■ **ACTIVITY**: Could you set down exactly the lines of the data below, starting at the one that holds "C3: 33pF (DGND, VOL) -> 56pF (DGND, VOL)" and ending at the one that holds "U2: LM324 -> LM741", both included, and only those?

■ **ENTRIES SUPPLIED**:
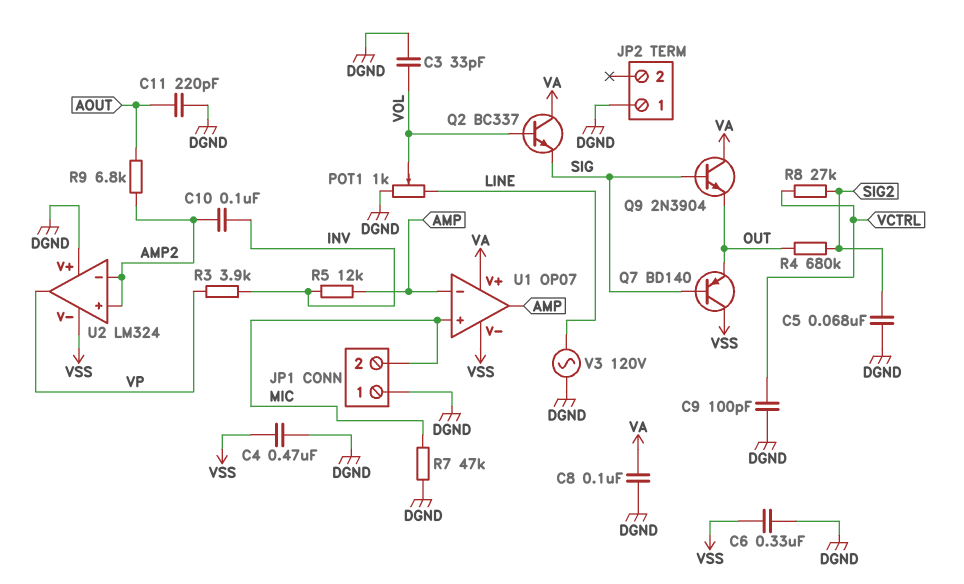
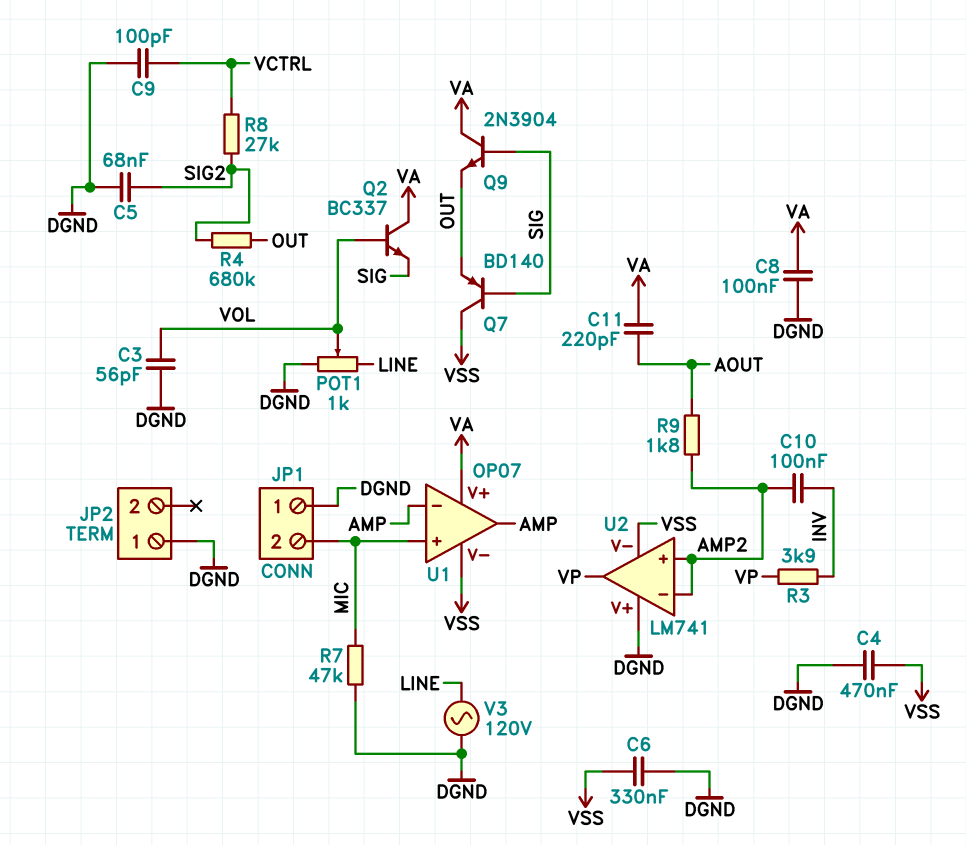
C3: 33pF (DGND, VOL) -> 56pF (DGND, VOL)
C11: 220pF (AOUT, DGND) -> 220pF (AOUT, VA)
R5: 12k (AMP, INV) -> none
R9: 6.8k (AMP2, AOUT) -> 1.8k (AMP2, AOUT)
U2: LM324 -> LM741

* * *

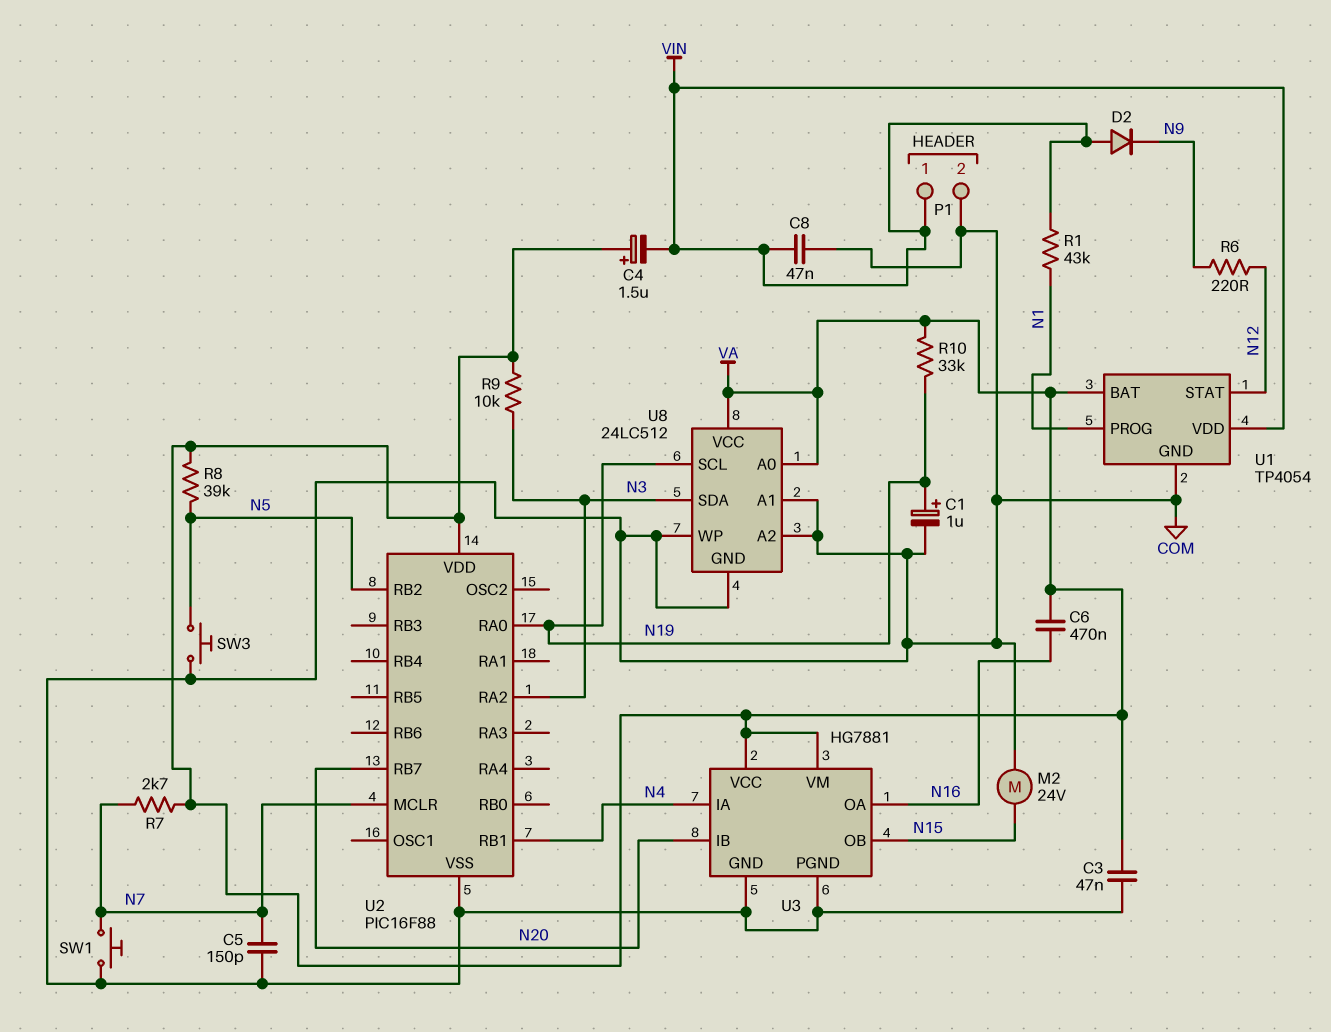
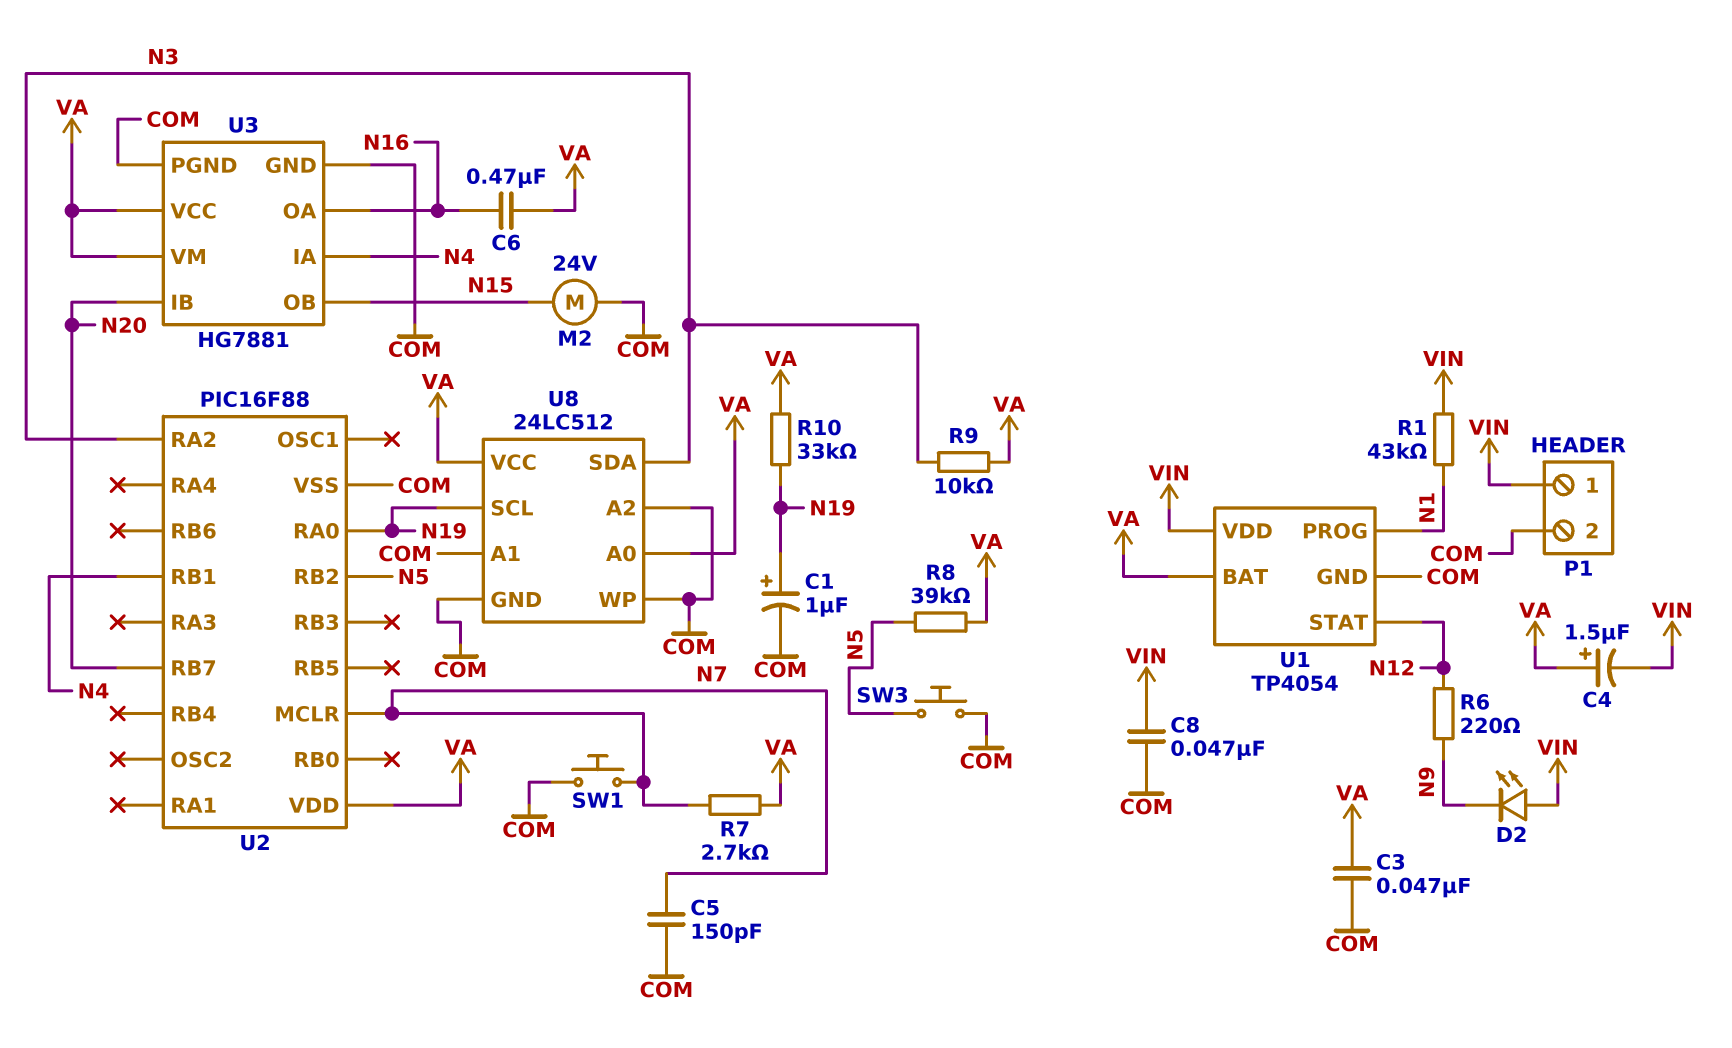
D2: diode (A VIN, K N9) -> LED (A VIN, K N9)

...

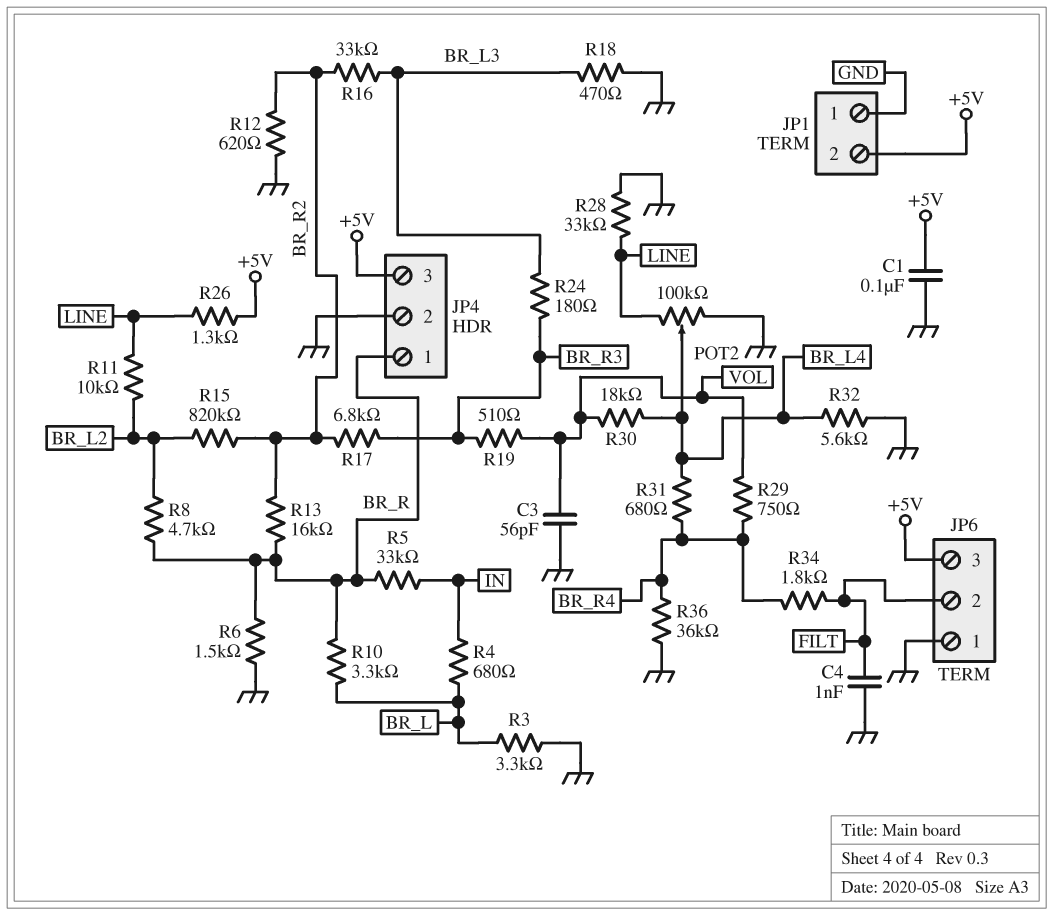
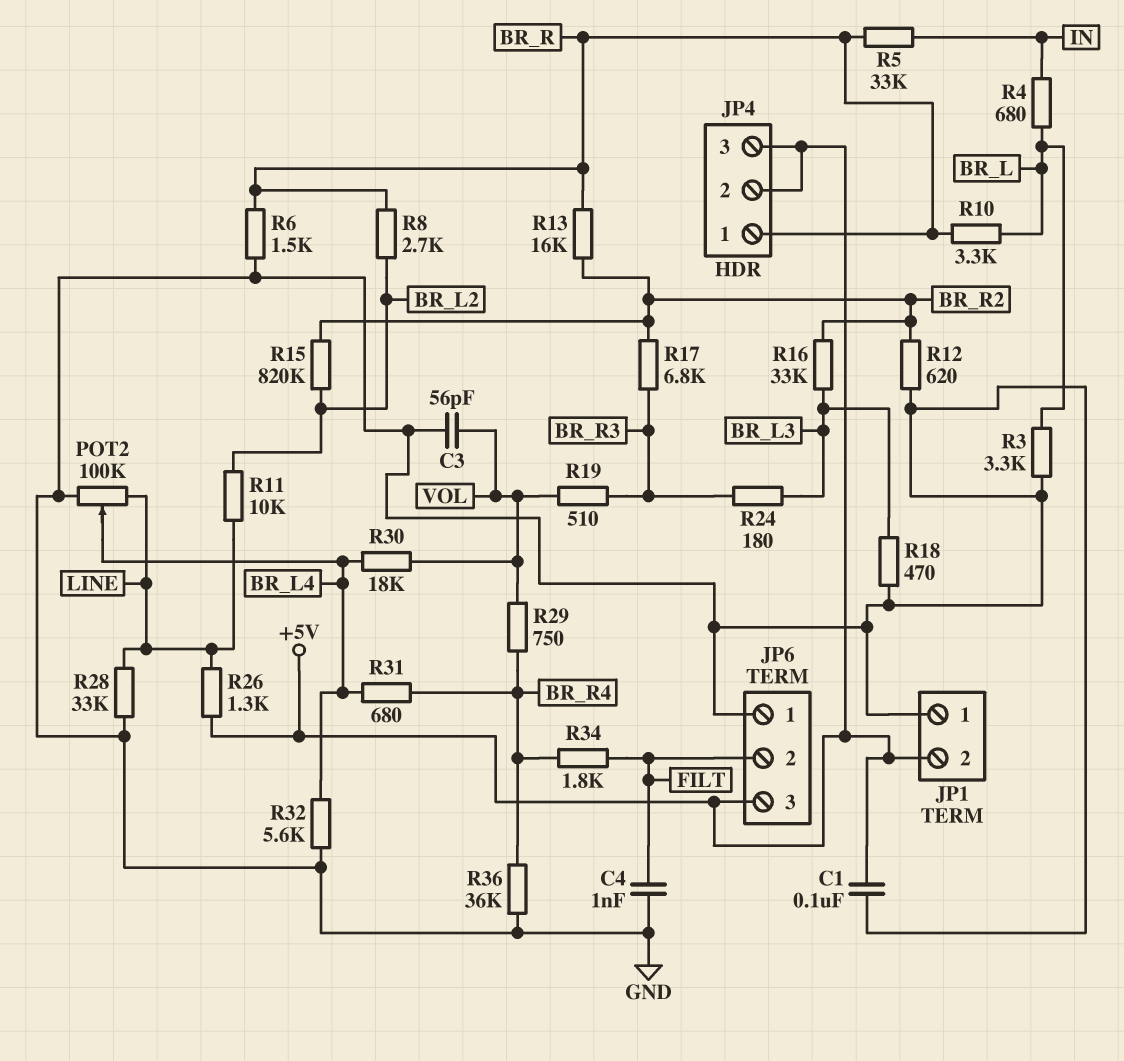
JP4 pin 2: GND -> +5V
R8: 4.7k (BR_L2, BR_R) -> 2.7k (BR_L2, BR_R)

■ **SOLUTION**:
C3: 33pF (DGND, VOL) -> 56pF (DGND, VOL)
C11: 220pF (AOUT, DGND) -> 220pF (AOUT, VA)
R5: 12k (AMP, INV) -> none
R9: 6.8k (AMP2, AOUT) -> 1.8k (AMP2, AOUT)
U2: LM324 -> LM741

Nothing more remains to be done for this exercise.